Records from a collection
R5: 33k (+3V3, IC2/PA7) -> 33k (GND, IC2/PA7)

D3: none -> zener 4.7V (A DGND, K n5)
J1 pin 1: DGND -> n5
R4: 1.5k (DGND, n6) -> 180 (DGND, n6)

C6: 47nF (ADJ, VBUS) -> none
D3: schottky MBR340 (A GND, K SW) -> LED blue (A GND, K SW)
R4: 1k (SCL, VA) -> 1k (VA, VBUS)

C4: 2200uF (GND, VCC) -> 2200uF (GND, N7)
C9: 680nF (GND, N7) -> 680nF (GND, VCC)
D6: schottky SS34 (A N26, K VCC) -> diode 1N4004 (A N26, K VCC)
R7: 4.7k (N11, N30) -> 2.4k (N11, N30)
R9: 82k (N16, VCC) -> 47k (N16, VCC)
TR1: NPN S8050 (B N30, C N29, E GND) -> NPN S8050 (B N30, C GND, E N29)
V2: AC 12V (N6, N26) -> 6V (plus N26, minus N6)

* [Your objective]
Reproduce all the entries verbatim, leaving nothing out.

* [Solution]
R5: 33k (+3V3, IC2/PA7) -> 33k (GND, IC2/PA7)

D3: none -> zener 4.7V (A DGND, K n5)
J1 pin 1: DGND -> n5
R4: 1.5k (DGND, n6) -> 180 (DGND, n6)

C6: 47nF (ADJ, VBUS) -> none
D3: schottky MBR340 (A GND, K SW) -> LED blue (A GND, K SW)
R4: 1k (SCL, VA) -> 1k (VA, VBUS)

C4: 2200uF (GND, VCC) -> 2200uF (GND, N7)
C9: 680nF (GND, N7) -> 680nF (GND, VCC)
D6: schottky SS34 (A N26, K VCC) -> diode 1N4004 (A N26, K VCC)
R7: 4.7k (N11, N30) -> 2.4k (N11, N30)
R9: 82k (N16, VCC) -> 47k (N16, VCC)
TR1: NPN S8050 (B N30, C N29, E GND) -> NPN S8050 (B N30, C GND, E N29)
V2: AC 12V (N6, N26) -> 6V (plus N26, minus N6)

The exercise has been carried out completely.